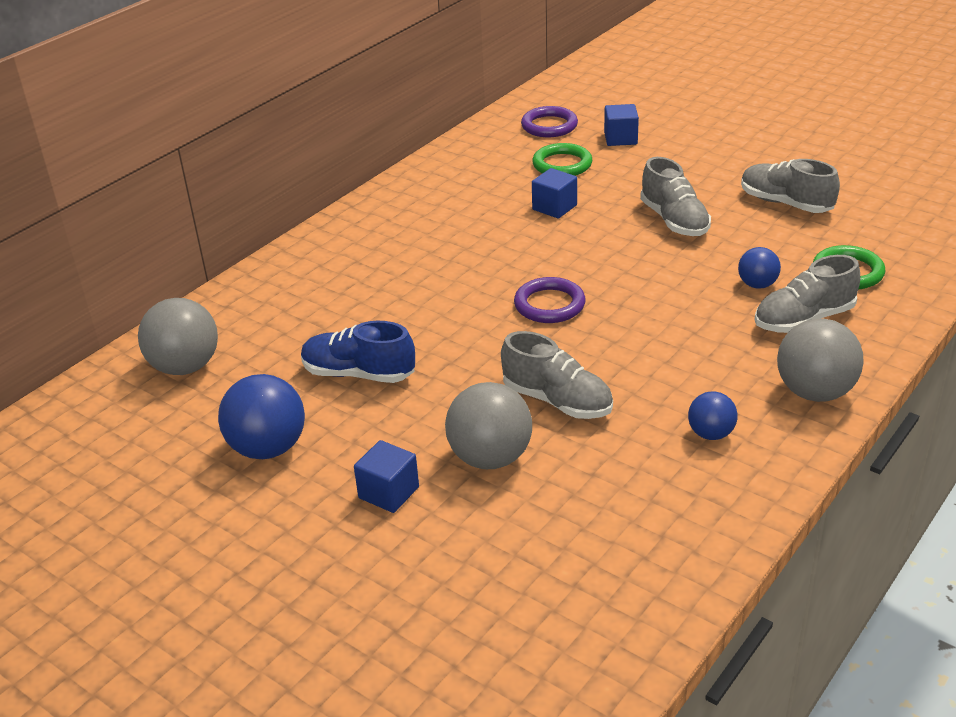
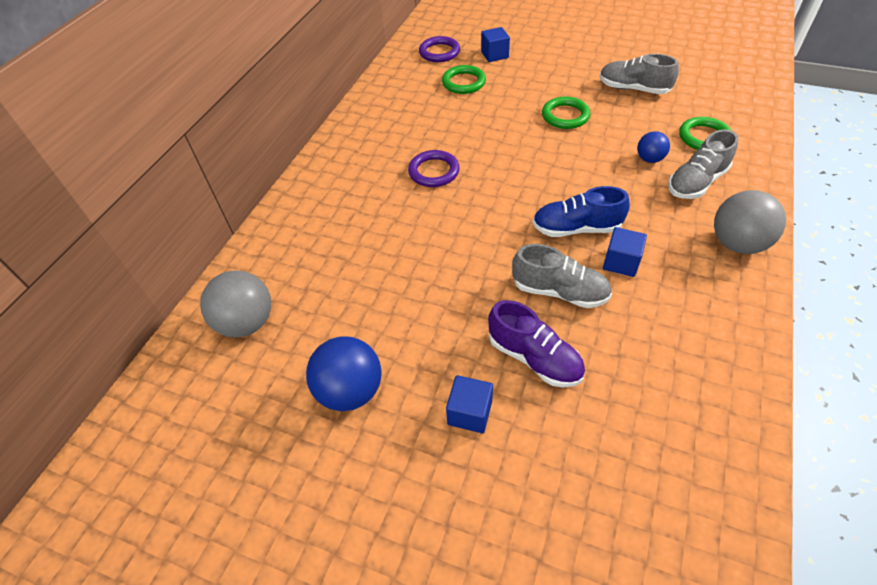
camera: 15 degrees left, 15 degrees up
blue shoe [301,321,415,383] -> blue shoe moved to [533,186,629,237]
grey ball [445,382,532,469] -> purple shoe [488,300,585,387]
purple ring [514,277,585,323] -> purple ring moved to [408,150,460,187]
blue cube [532,168,577,218] -> blue cube moved to [603,227,647,277]
grey shoe [640,157,711,236] -> green ring [542,96,590,129]
blue ball [688,392,738,440] -> none

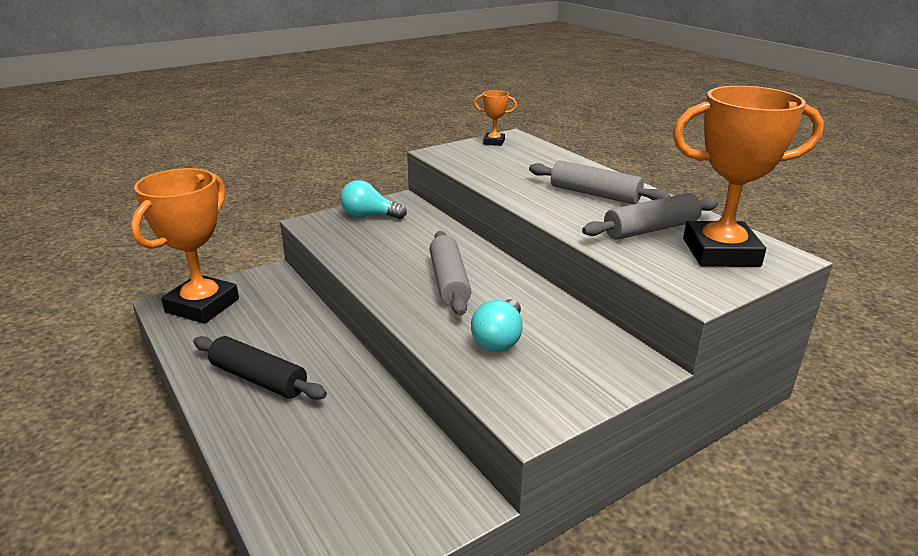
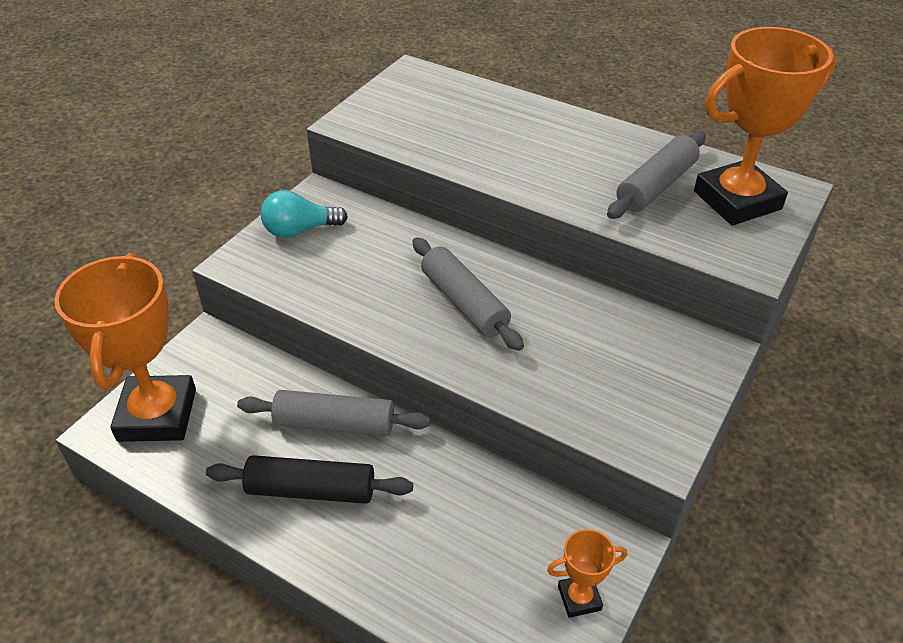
camera: 25 degrees left, 15 degrees up
turquoise light bulb [471,299,522,352] -> none
orange trophy [474,90,517,146] -> orange trophy moved to [547,529,627,618]
grey rolling pin [529,160,670,204] -> grey rolling pin moved to [237,390,430,436]

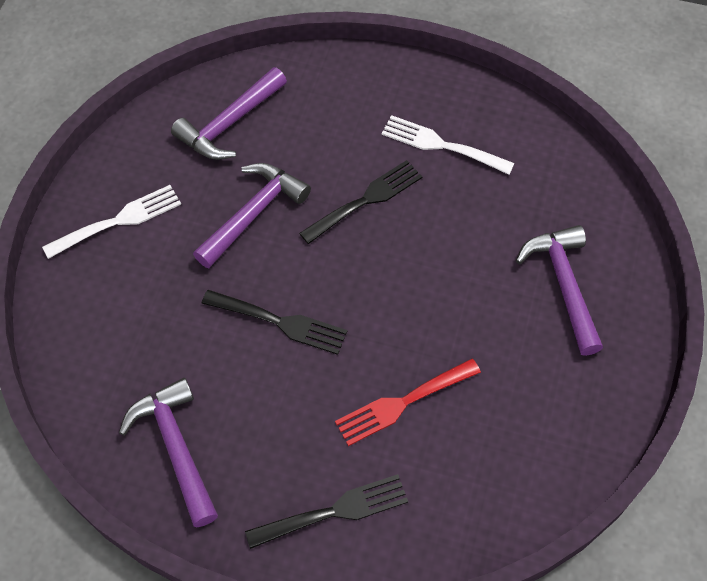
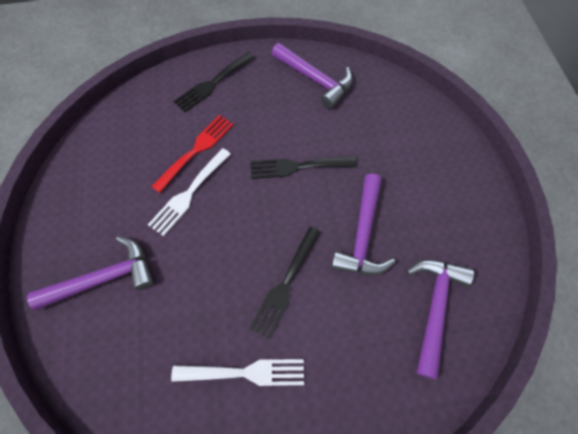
camera: 155 degrees right, 5 degrees up
white fork [42,185,181,259] -> white fork moved to [148,148,231,236]
purple hammer [516,225,603,356] -> purple hammer turned 75 degrees counterclockwise [27,236,154,311]

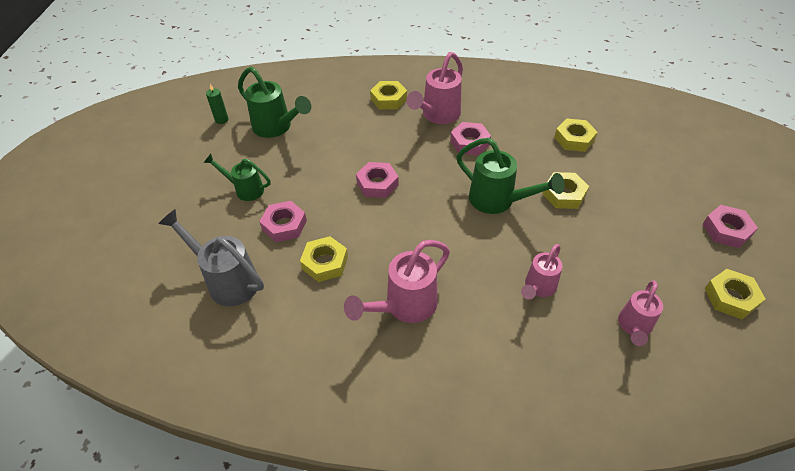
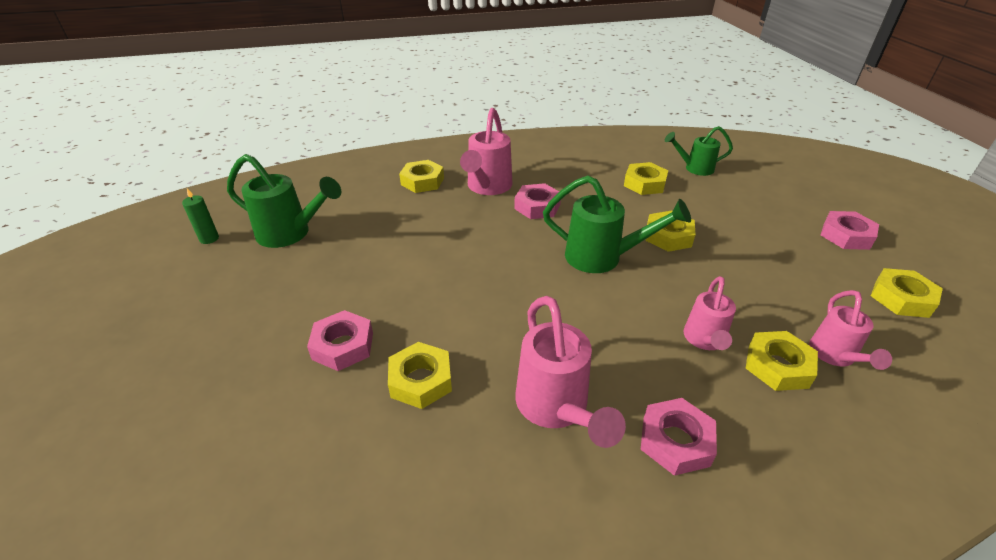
camera: 20 degrees left, 10 degrees down
grey watering can [158,209,264,306] -> none
green watering can [204,154,271,201] -> green watering can moved to [665,126,733,176]
pink watering can [344,240,450,323] -> pink watering can turned 45 degrees counterclockwise [515,296,626,448]
pink nut [356,162,399,198] -> pink nut moved to [641,398,717,476]
none -> yellow nut [746,331,818,391]

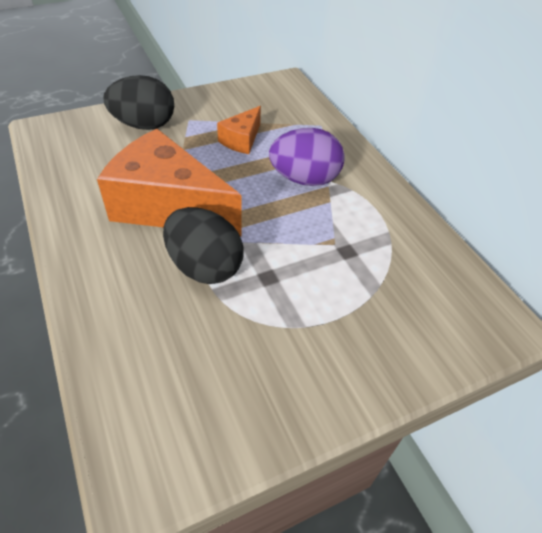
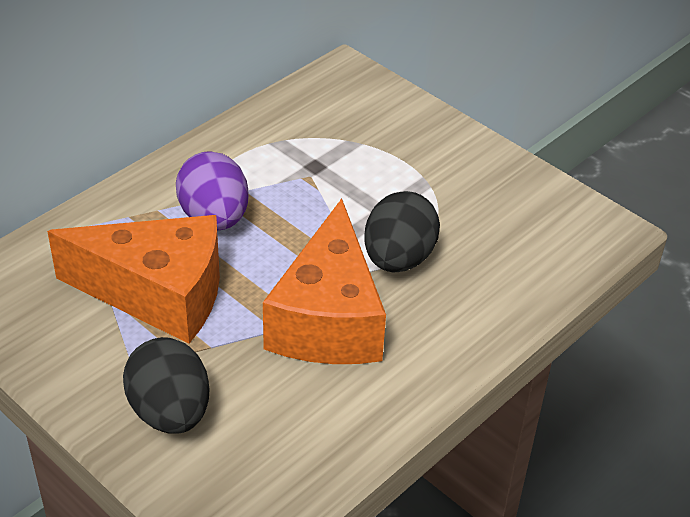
camera: 110 degrees left, 5 degrees down
orange cheese [217,106,261,154] -> orange cheese [47,215,220,344], size x2.10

____

■ REQUIREMENT:
Go through the entries and retype each one exactly, skipping any image.

■ FINAL ANSWER:
camera: 15 degrees left, 15 degrees up
blue shoe [301,321,415,383] -> blue shoe moved to [533,186,629,237]
grey ball [445,382,532,469] -> purple shoe [488,300,585,387]
purple ring [514,277,585,323] -> purple ring moved to [408,150,460,187]
blue cube [532,168,577,218] -> blue cube moved to [603,227,647,277]
grey shoe [640,157,711,236] -> green ring [542,96,590,129]
blue ball [688,392,738,440] -> none

camera: 25 degrees left, 15 degrees up
turquoise light bulb [471,299,522,352] -> none
orange trophy [474,90,517,146] -> orange trophy moved to [547,529,627,618]
grey rolling pin [529,160,670,204] -> grey rolling pin moved to [237,390,430,436]

camera: 155 degrees right, 5 degrees up
white fork [42,185,181,259] -> white fork moved to [148,148,231,236]
purple hammer [516,225,603,356] -> purple hammer turned 75 degrees counterclockwise [27,236,154,311]

camera: 20 degrees left, 10 degrees down
grey watering can [158,209,264,306] -> none
green watering can [204,154,271,201] -> green watering can moved to [665,126,733,176]
pink watering can [344,240,450,323] -> pink watering can turned 45 degrees counterclockwise [515,296,626,448]
pink nut [356,162,399,198] -> pink nut moved to [641,398,717,476]
none -> yellow nut [746,331,818,391]

camera: 110 degrees left, 5 degrees down
orange cheese [217,106,261,154] -> orange cheese [47,215,220,344], size x2.10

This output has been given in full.